[Image comparison data]
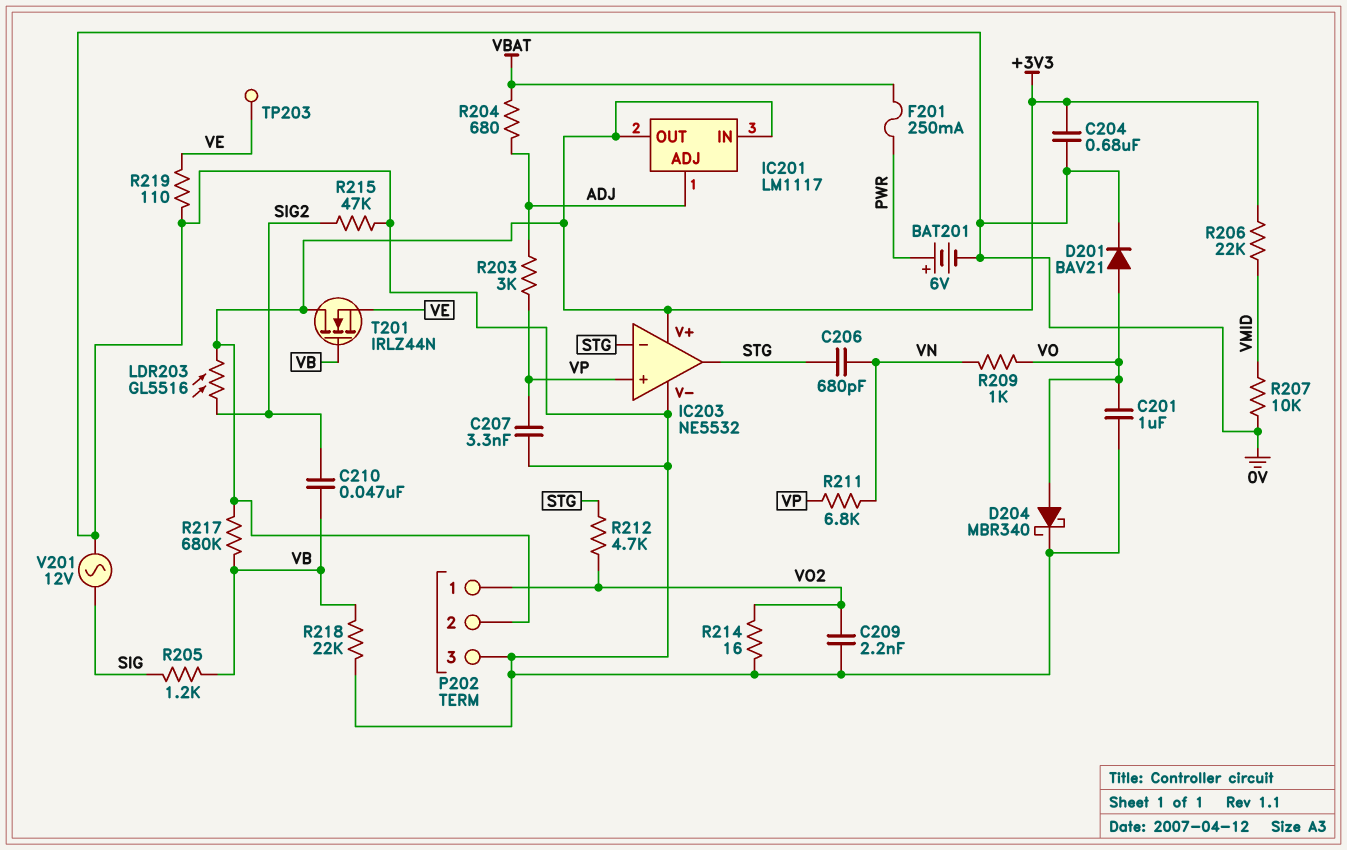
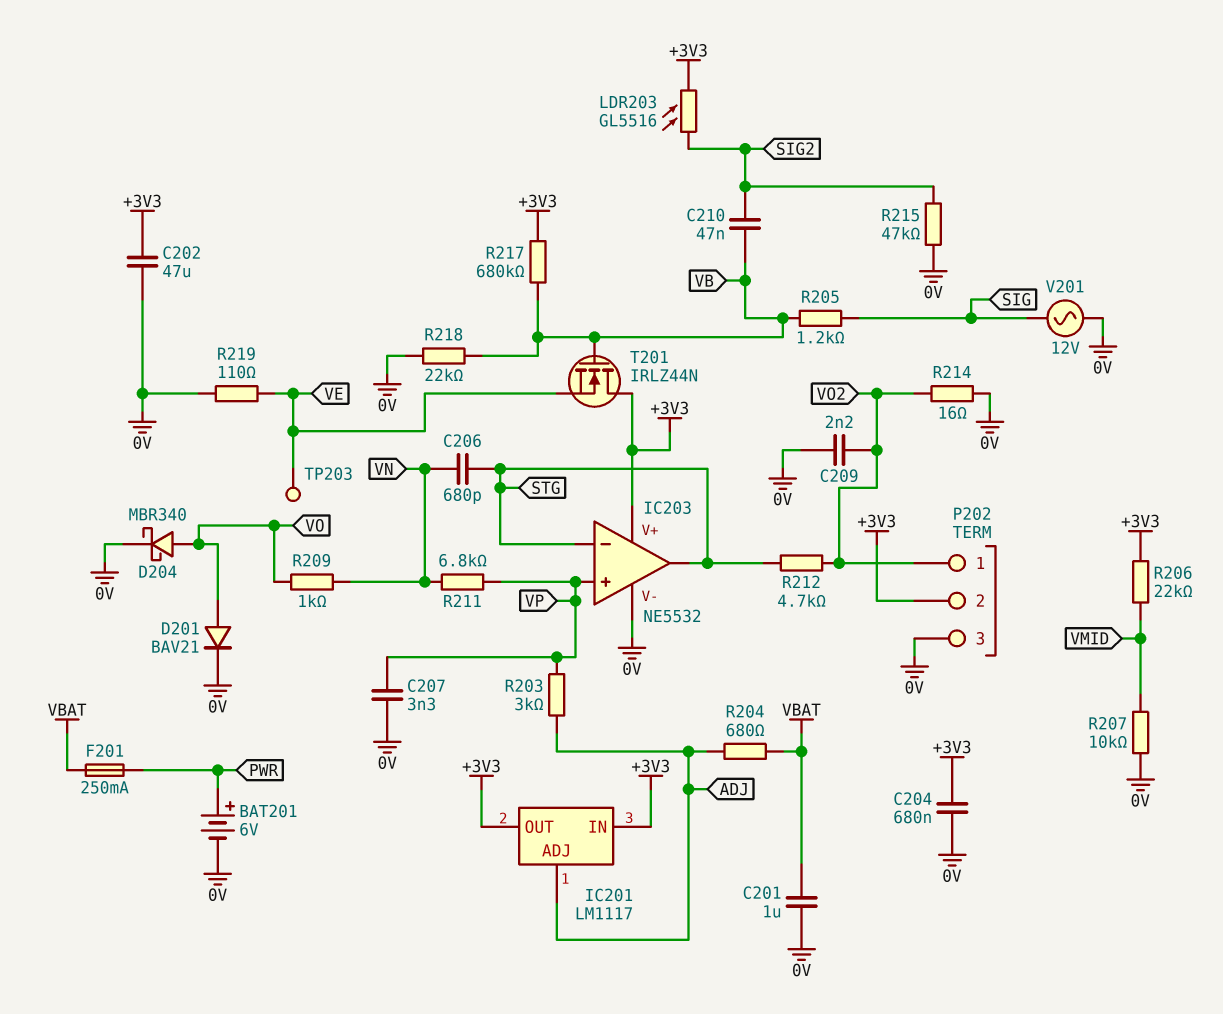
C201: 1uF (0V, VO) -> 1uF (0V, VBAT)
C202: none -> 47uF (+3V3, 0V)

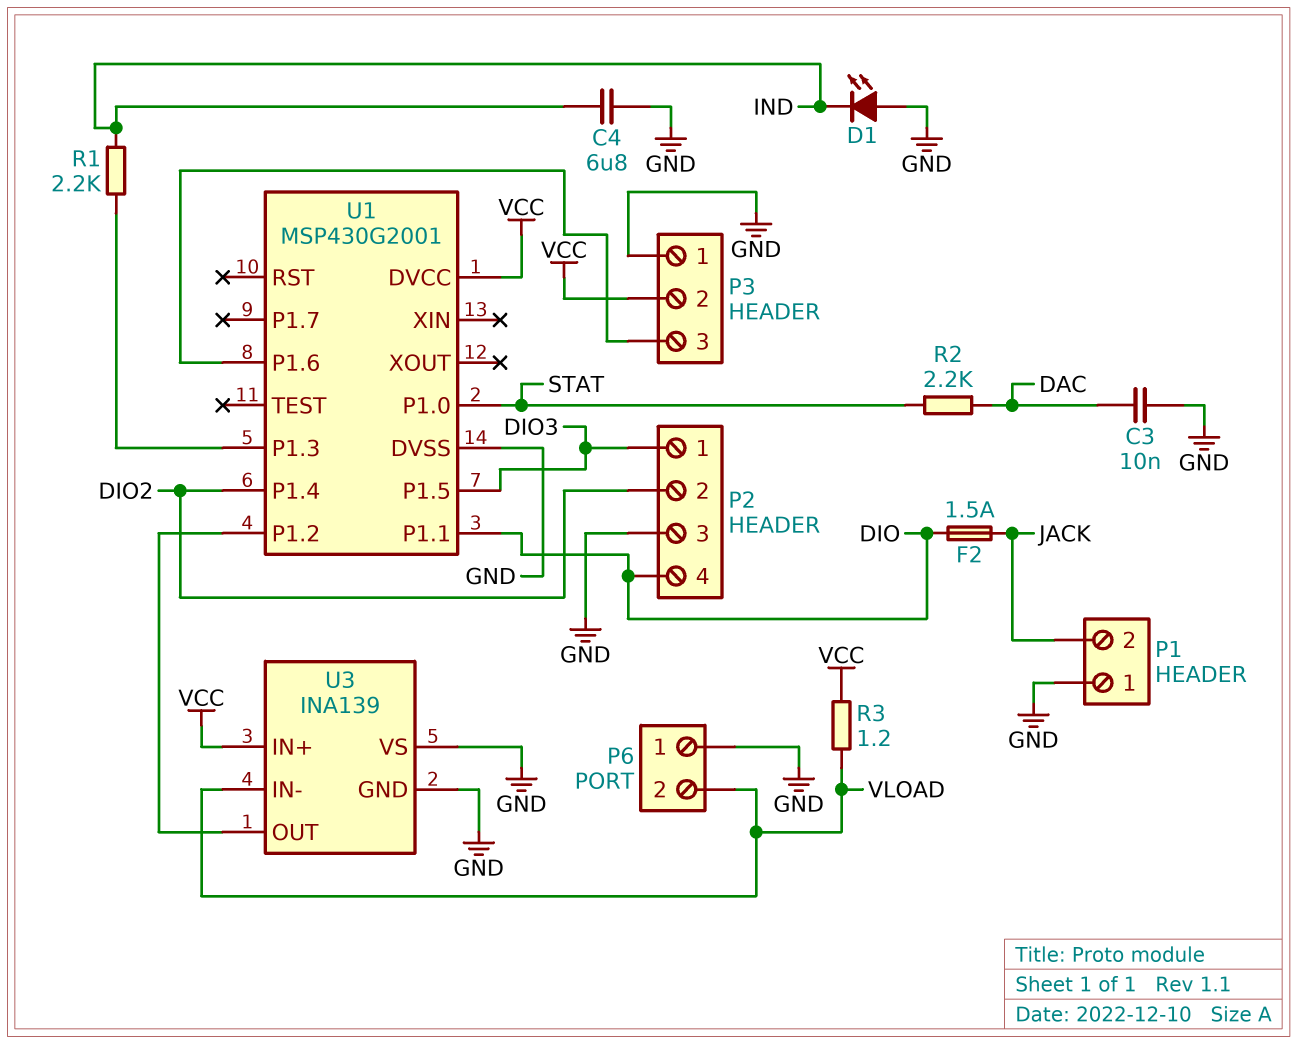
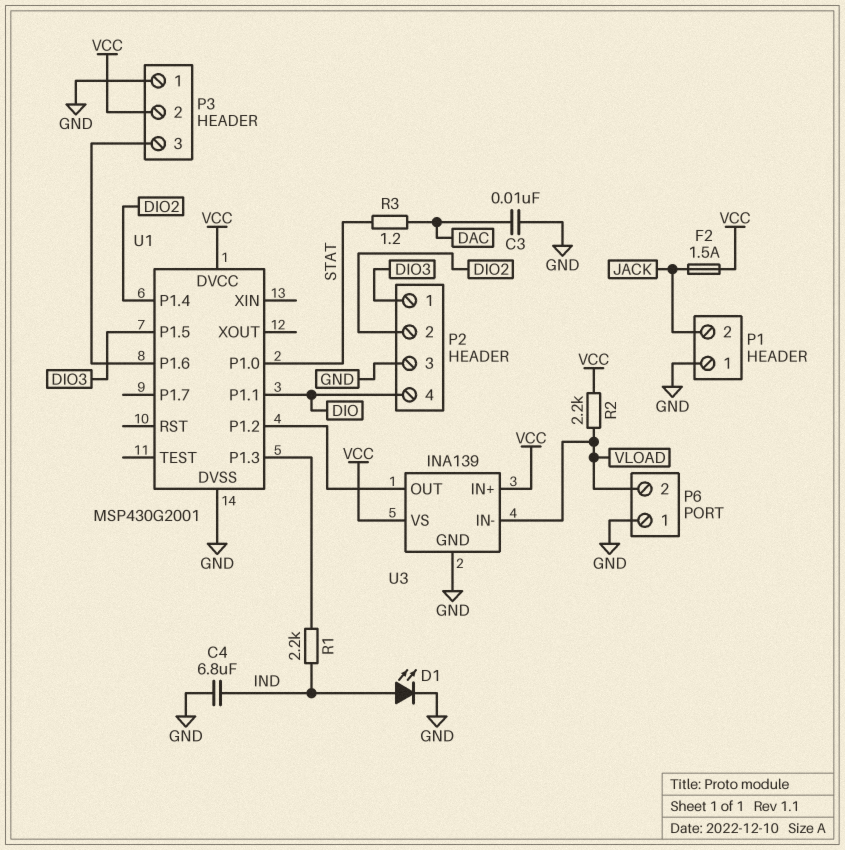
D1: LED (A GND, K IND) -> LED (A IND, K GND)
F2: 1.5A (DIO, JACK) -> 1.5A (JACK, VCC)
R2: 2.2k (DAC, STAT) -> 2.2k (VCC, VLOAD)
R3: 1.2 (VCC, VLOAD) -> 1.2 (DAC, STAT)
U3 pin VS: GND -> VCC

# [Task statement]
Write out, exactly as they stand, the line with "C202: none -> 47uF (+3V3, 0V)" and every line after it through the end of the entries above; omit the pictures.

# [Response area]
C202: none -> 47uF (+3V3, 0V)

D1: LED (A GND, K IND) -> LED (A IND, K GND)
F2: 1.5A (DIO, JACK) -> 1.5A (JACK, VCC)
R2: 2.2k (DAC, STAT) -> 2.2k (VCC, VLOAD)
R3: 1.2 (VCC, VLOAD) -> 1.2 (DAC, STAT)
U3 pin VS: GND -> VCC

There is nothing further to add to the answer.